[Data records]
☆ ☆ ☆ ☆

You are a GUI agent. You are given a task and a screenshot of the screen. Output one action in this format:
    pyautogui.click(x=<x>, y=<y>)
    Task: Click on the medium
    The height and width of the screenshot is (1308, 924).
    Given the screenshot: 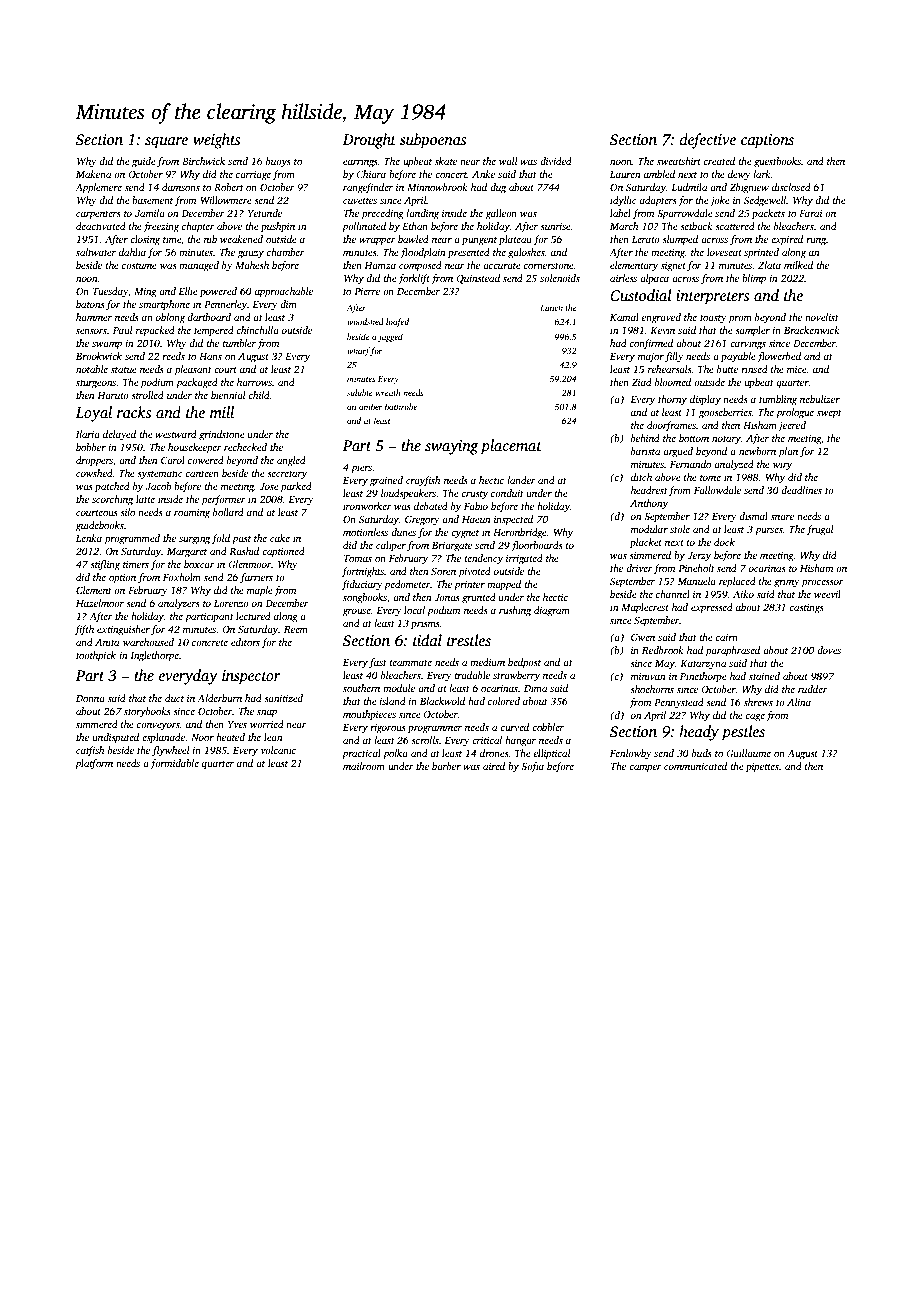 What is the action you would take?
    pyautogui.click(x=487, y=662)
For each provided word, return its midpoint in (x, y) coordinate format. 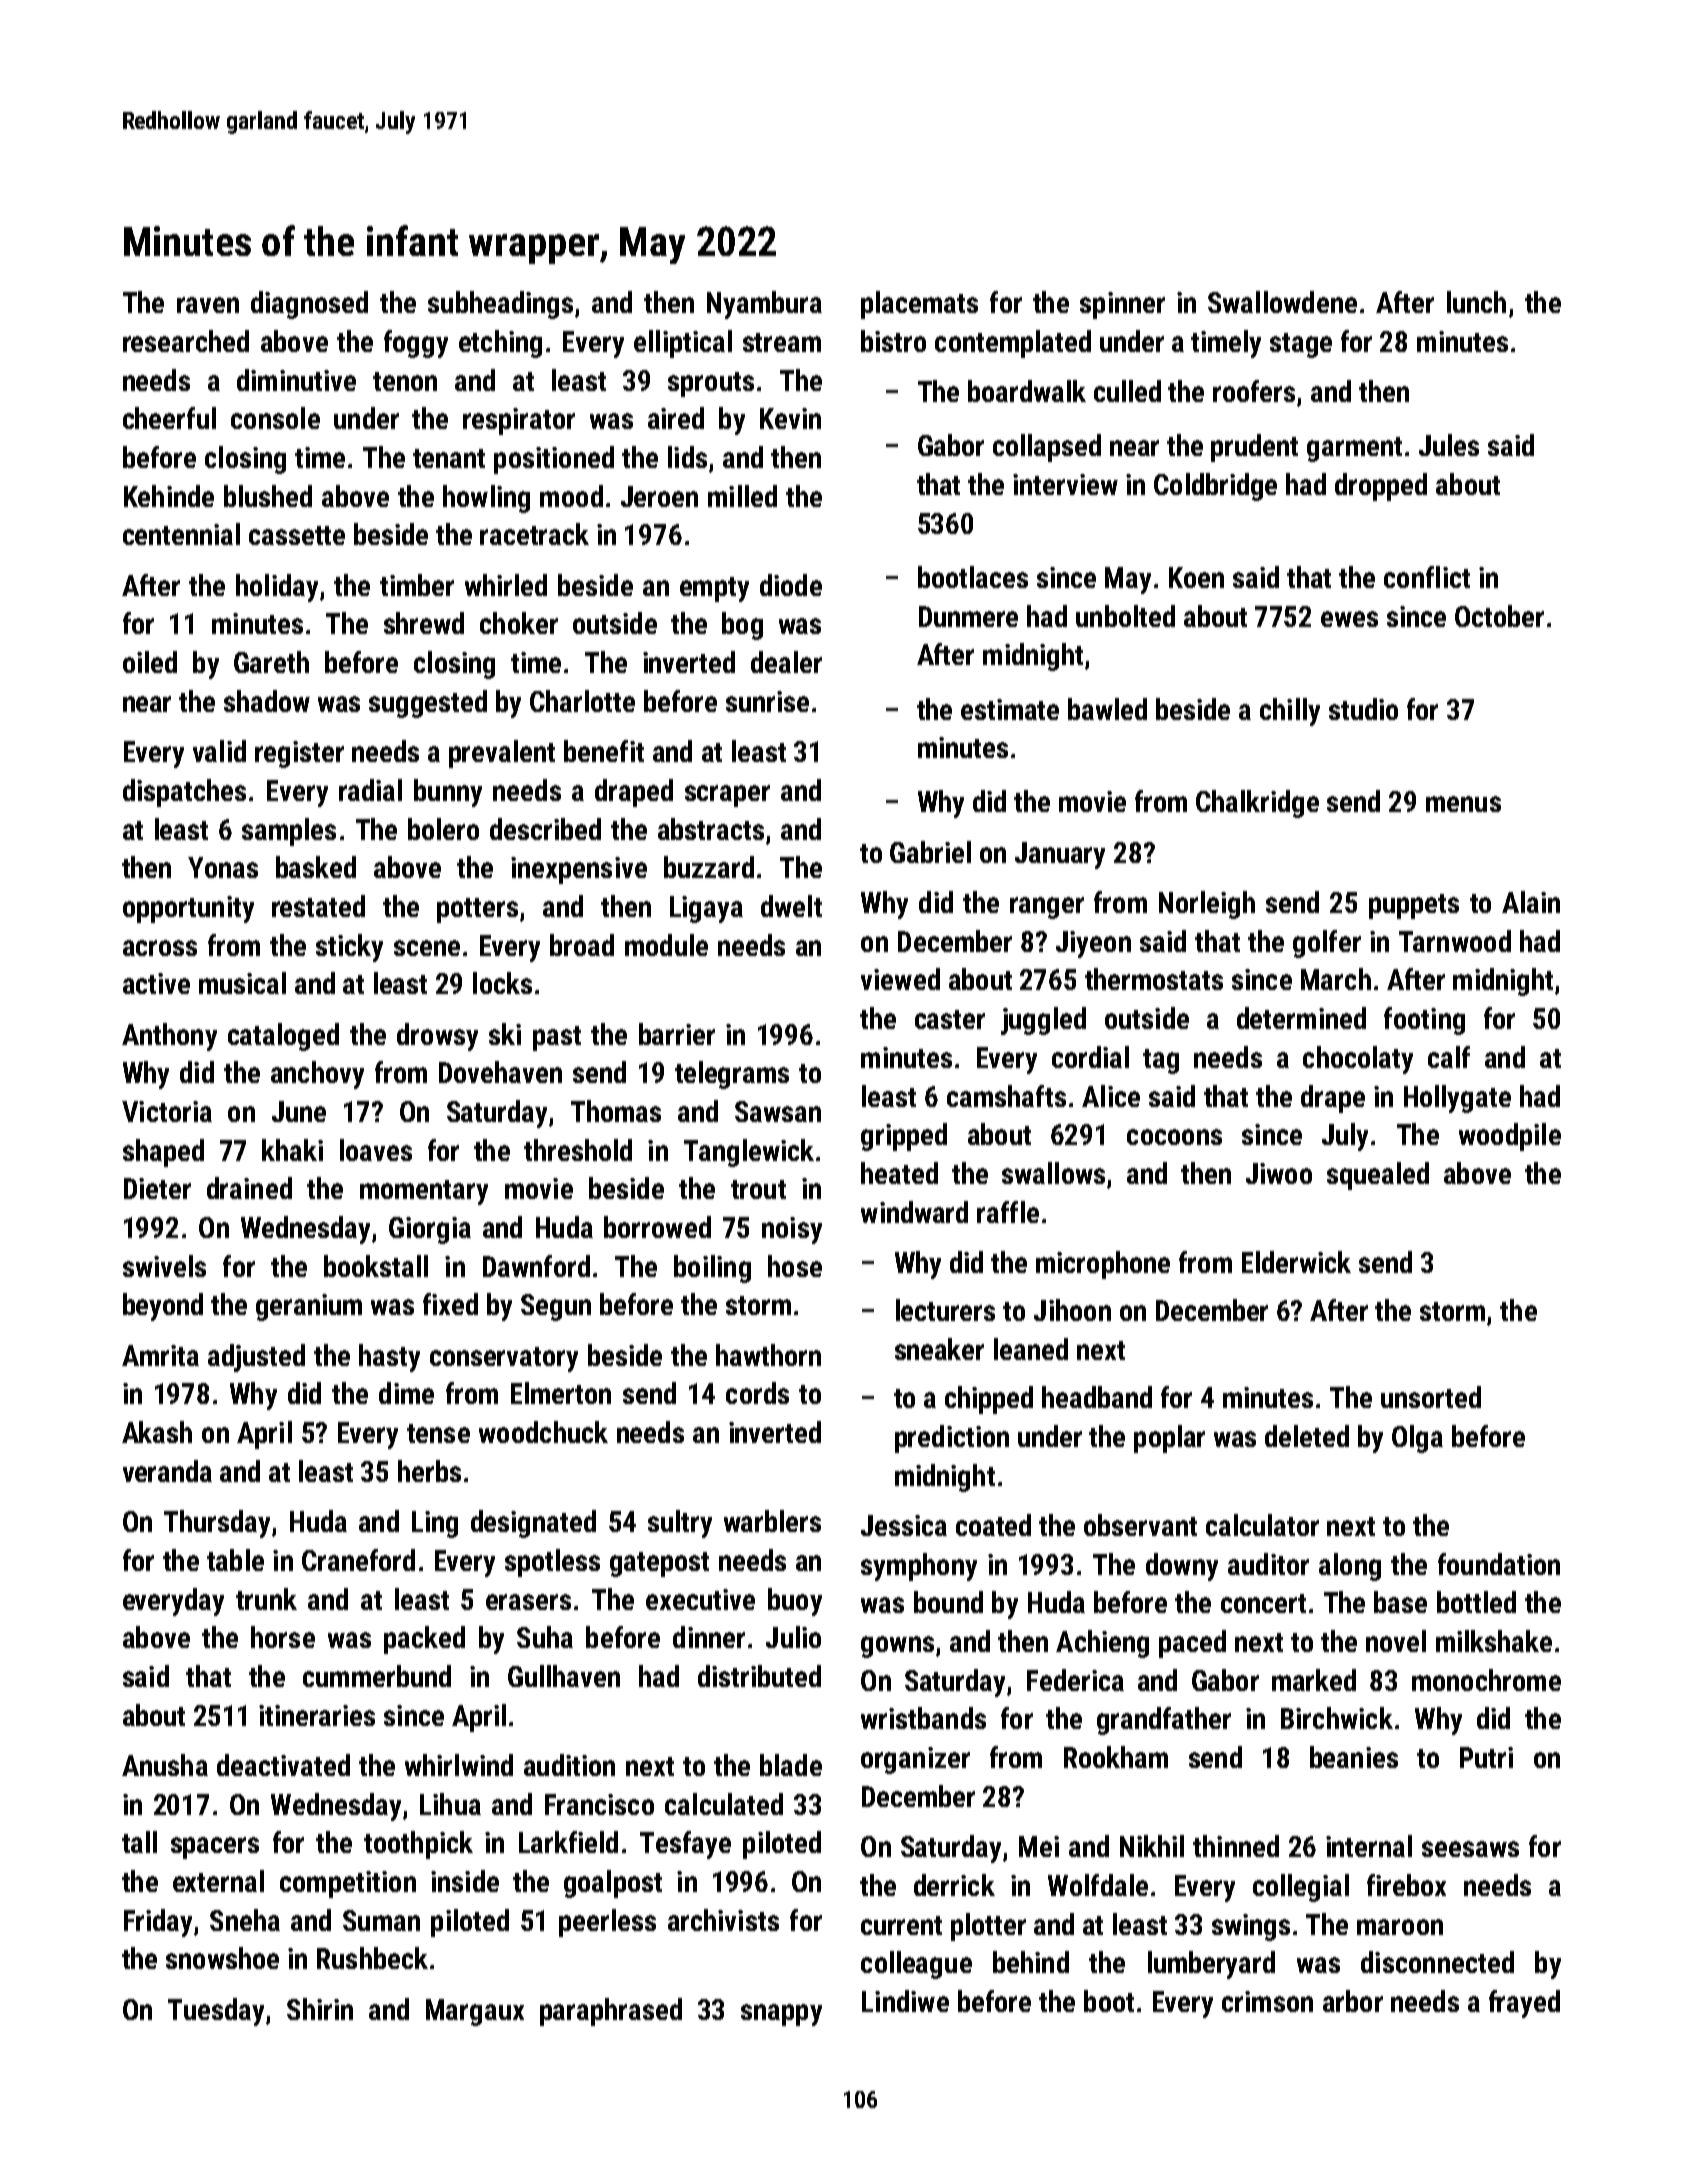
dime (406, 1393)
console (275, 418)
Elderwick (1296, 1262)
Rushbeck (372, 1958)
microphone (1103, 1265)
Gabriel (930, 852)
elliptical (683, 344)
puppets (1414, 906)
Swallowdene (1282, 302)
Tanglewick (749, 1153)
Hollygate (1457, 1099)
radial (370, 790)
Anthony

☆ ☆ ☆ ☆

▶ [THE TASK]
Write out the entries again from the line with "Gabriel (930, 852)" through the end of the entries, replacing "puppets" with "marionettes" and keeping everything else the same.

▶ [EXERCISE SOLUTION]
Gabriel (930, 852)
elliptical (683, 344)
marionettes (1414, 906)
Swallowdene (1282, 302)
Tanglewick (749, 1153)
Hollygate (1457, 1099)
radial (370, 790)
Anthony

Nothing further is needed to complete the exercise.